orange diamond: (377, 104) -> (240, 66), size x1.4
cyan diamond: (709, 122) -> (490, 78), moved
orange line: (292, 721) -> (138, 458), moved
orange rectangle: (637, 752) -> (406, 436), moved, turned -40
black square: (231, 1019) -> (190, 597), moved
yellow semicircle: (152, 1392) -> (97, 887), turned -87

******

### Requirement
No line may be left out; the records are to be transcribed in full.

### Output for this task
orange diamond: (377, 104) -> (240, 66), size x1.4
cyan diamond: (709, 122) -> (490, 78), moved
orange line: (292, 721) -> (138, 458), moved
orange rectangle: (637, 752) -> (406, 436), moved, turned -40
black square: (231, 1019) -> (190, 597), moved
yellow semicircle: (152, 1392) -> (97, 887), turned -87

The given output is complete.